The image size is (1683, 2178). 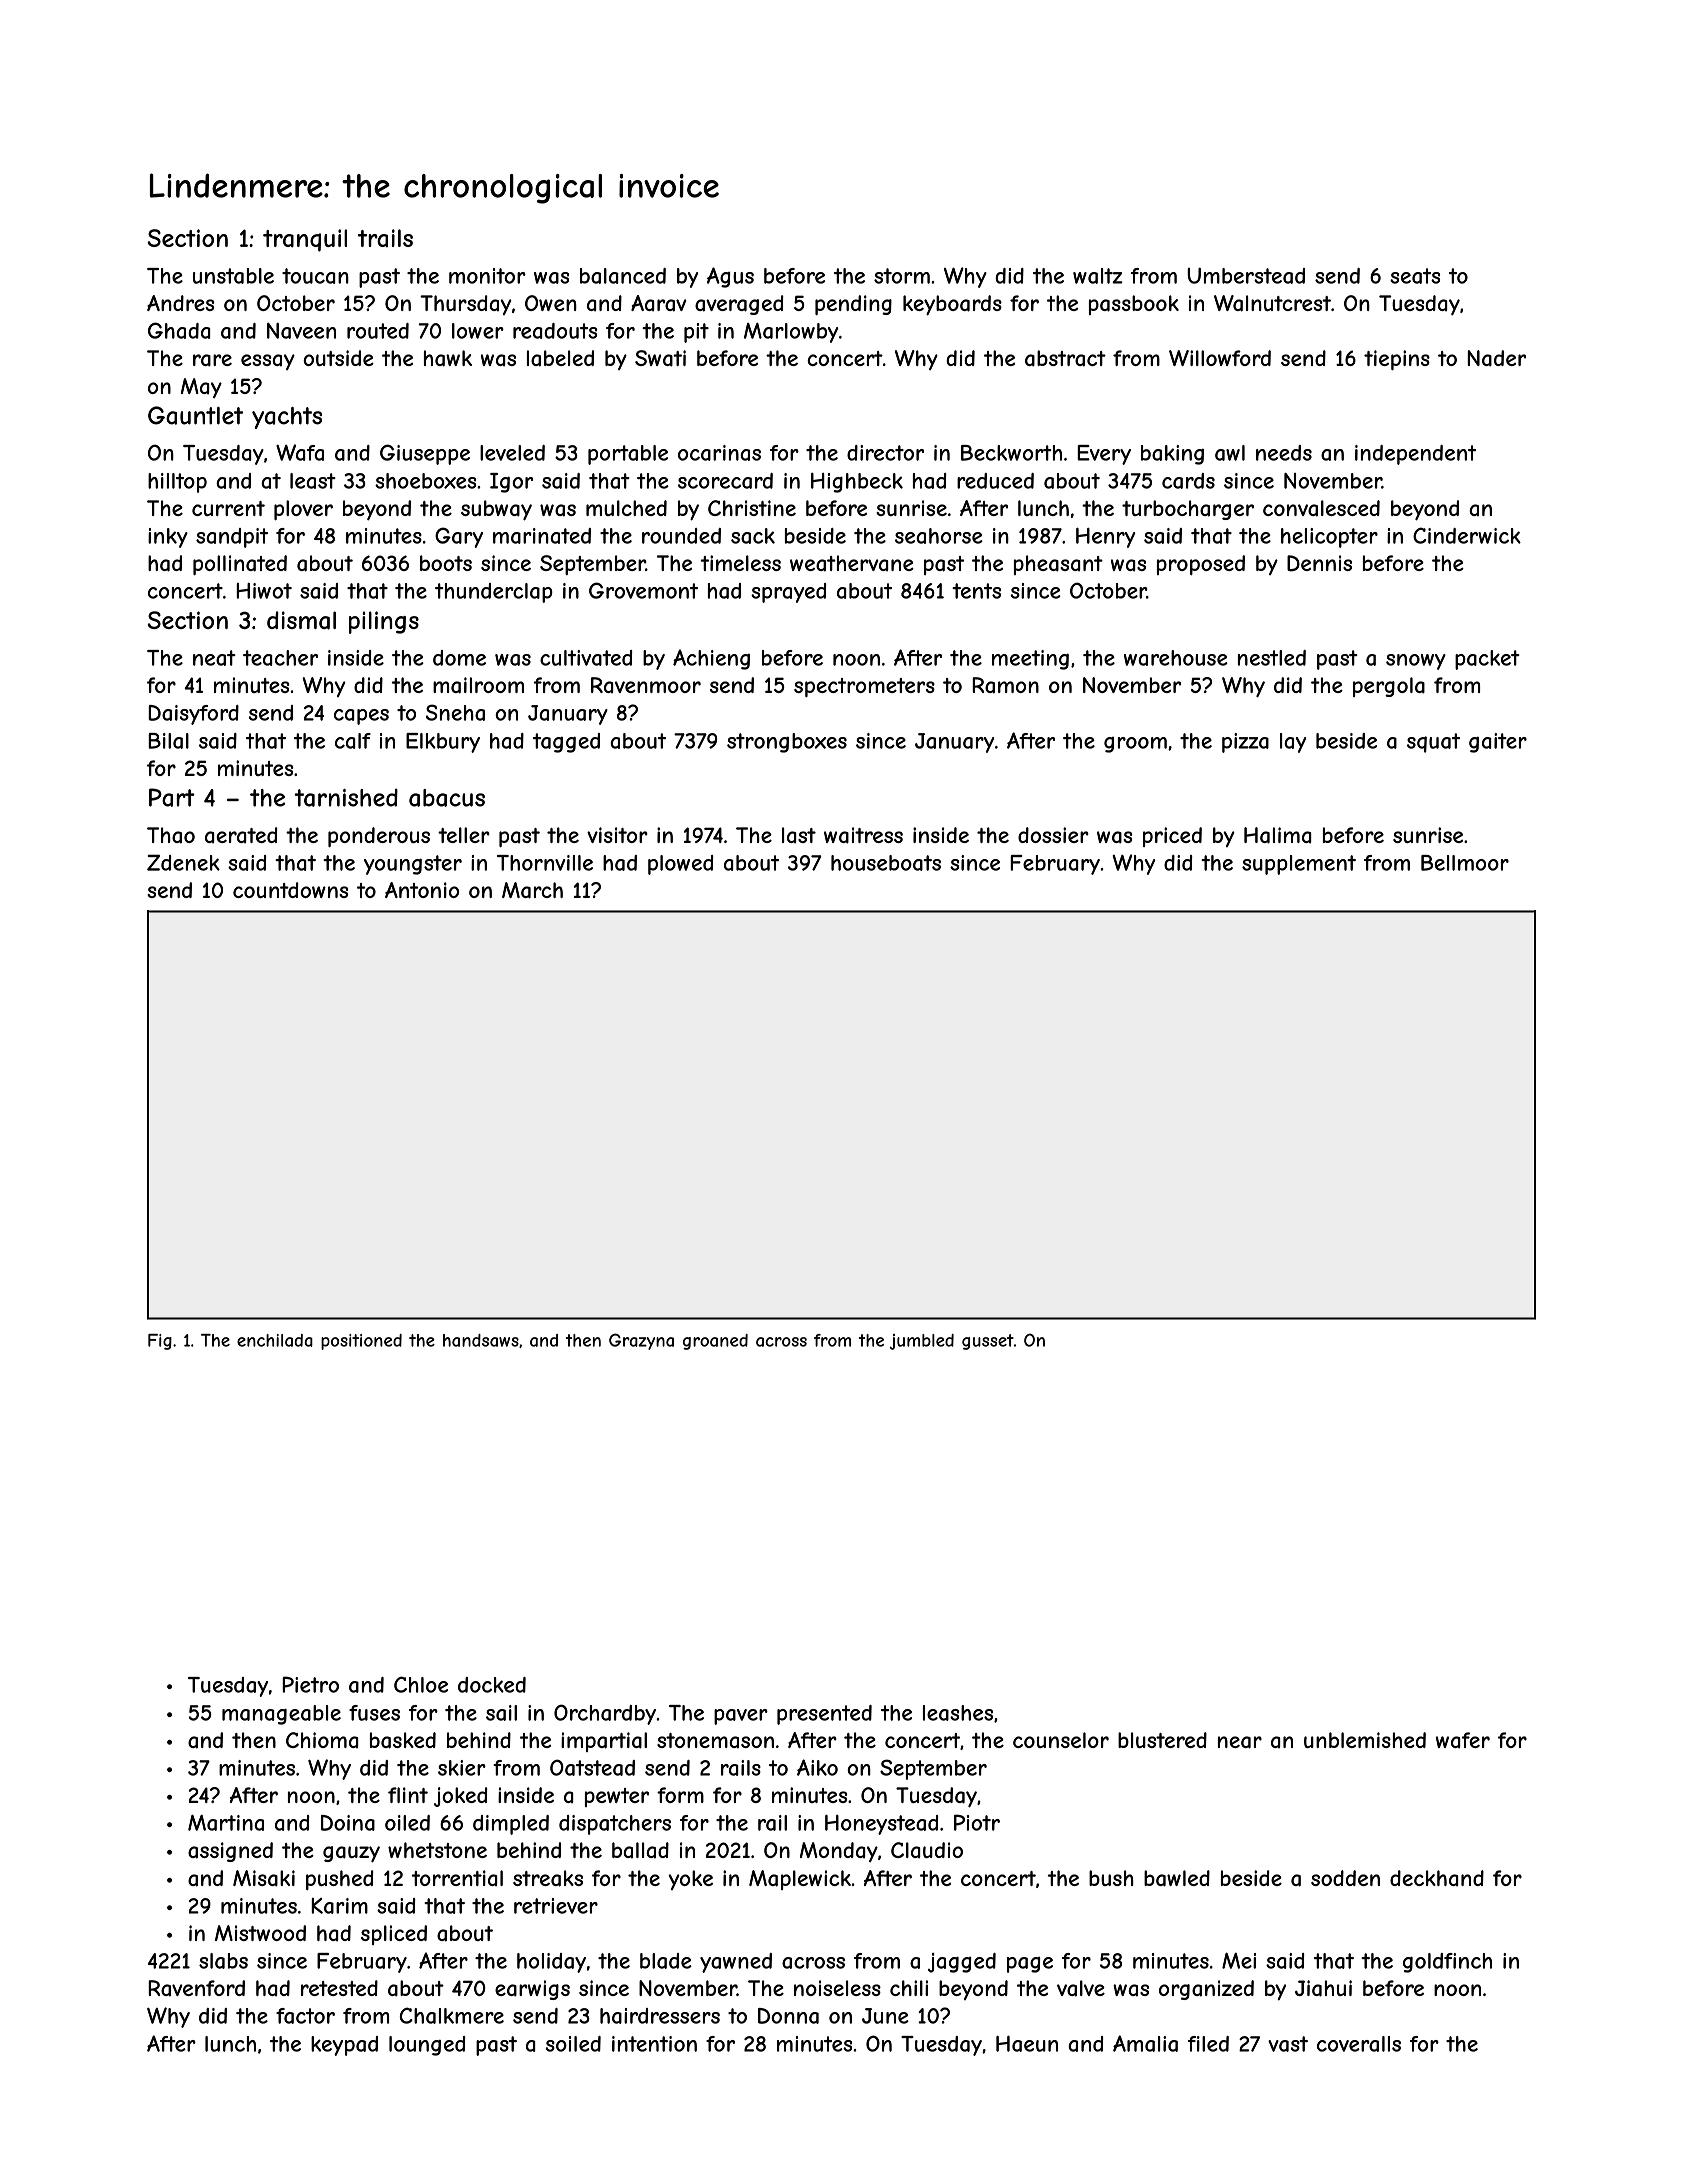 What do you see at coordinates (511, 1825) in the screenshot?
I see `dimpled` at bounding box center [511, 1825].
==
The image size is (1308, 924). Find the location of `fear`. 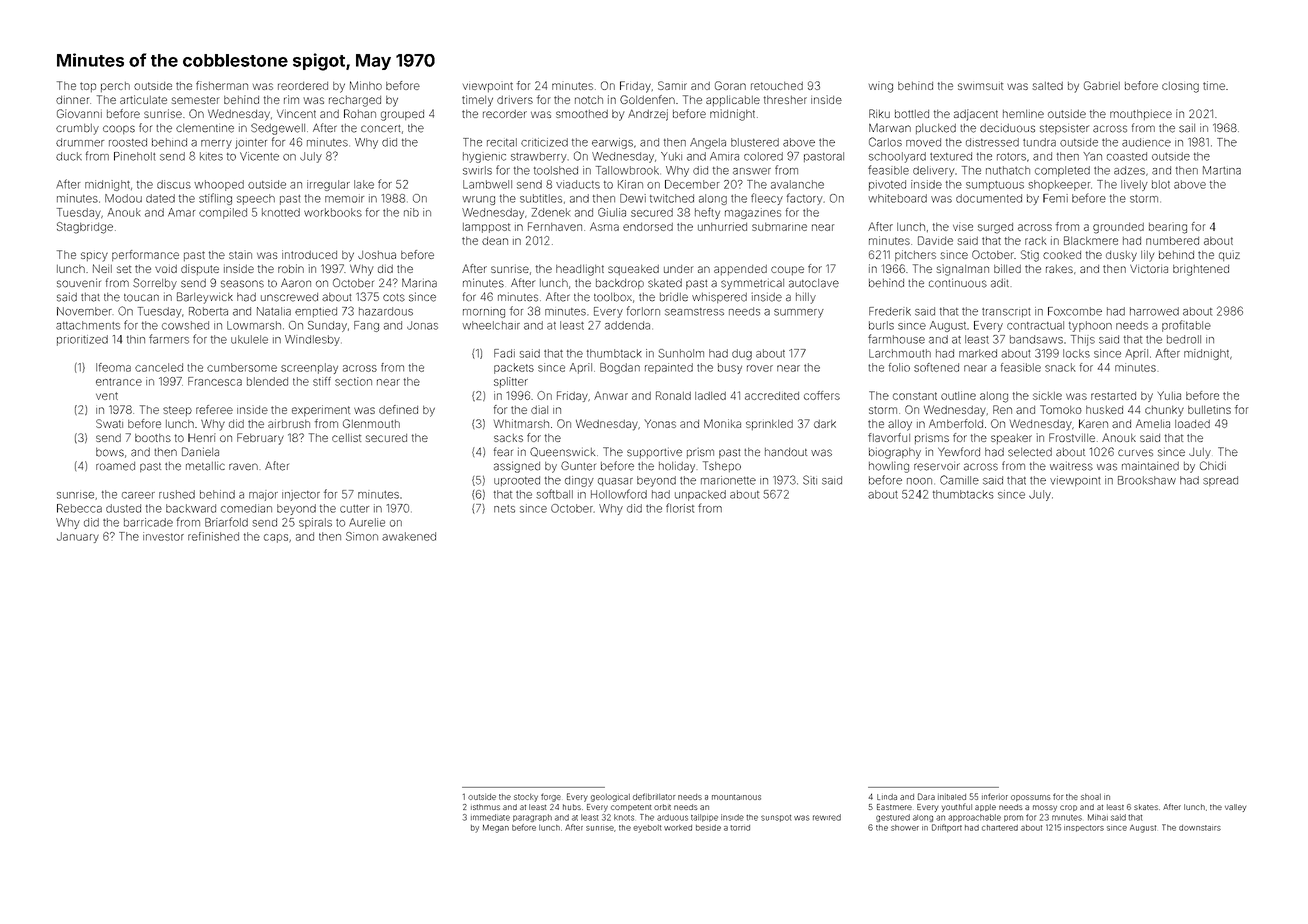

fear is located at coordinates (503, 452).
--
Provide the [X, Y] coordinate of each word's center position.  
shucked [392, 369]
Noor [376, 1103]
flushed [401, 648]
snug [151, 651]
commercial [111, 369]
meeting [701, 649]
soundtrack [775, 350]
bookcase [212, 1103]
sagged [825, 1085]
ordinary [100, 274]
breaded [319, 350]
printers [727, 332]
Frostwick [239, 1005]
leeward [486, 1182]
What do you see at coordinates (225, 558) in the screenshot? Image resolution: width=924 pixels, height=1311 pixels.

▸ **SHORT EXERCISE**
Rewrite the records starting at the line that contains "printers [727, 332]" and ending at the line that contains "What do you see at coordinates (225, 558)", swapping "leeward" for "windward" and leaving everything else as it is.

▸ **WRITTEN ANSWER**
printers [727, 332]
Frostwick [239, 1005]
windward [486, 1182]
What do you see at coordinates (225, 558) in the screenshot? Image resolution: width=924 pixels, height=1311 pixels.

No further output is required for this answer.